■ What the task asks:
Extract precisely the lines of the entries below, from the first line through the line containing "pink_mutezik [448 219]".

■ Source material:
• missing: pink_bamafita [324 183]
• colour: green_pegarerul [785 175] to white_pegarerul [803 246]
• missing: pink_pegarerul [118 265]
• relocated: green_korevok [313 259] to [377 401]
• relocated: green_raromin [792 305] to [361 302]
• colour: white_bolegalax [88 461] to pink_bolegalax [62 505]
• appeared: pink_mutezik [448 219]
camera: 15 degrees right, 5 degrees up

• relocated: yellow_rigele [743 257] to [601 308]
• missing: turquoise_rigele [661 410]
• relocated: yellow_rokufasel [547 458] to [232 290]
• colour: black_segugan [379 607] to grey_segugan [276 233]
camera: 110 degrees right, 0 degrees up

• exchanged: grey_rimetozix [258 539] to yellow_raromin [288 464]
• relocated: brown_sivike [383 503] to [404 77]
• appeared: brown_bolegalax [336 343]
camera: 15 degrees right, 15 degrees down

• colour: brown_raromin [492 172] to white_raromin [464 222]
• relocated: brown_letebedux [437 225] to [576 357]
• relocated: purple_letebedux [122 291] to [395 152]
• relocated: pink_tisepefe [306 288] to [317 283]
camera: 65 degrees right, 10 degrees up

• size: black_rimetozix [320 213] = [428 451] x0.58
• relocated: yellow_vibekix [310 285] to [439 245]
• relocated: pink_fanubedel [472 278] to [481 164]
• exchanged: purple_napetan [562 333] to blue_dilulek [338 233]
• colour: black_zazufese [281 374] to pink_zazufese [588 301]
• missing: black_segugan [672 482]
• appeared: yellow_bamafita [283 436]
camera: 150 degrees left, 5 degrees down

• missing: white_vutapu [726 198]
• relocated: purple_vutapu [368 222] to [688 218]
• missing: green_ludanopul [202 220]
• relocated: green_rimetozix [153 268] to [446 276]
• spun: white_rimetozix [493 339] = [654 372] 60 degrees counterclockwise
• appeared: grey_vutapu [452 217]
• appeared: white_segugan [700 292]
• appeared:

■ Response area:
• missing: pink_bamafita [324 183]
• colour: green_pegarerul [785 175] to white_pegarerul [803 246]
• missing: pink_pegarerul [118 265]
• relocated: green_korevok [313 259] to [377 401]
• relocated: green_raromin [792 305] to [361 302]
• colour: white_bolegalax [88 461] to pink_bolegalax [62 505]
• appeared: pink_mutezik [448 219]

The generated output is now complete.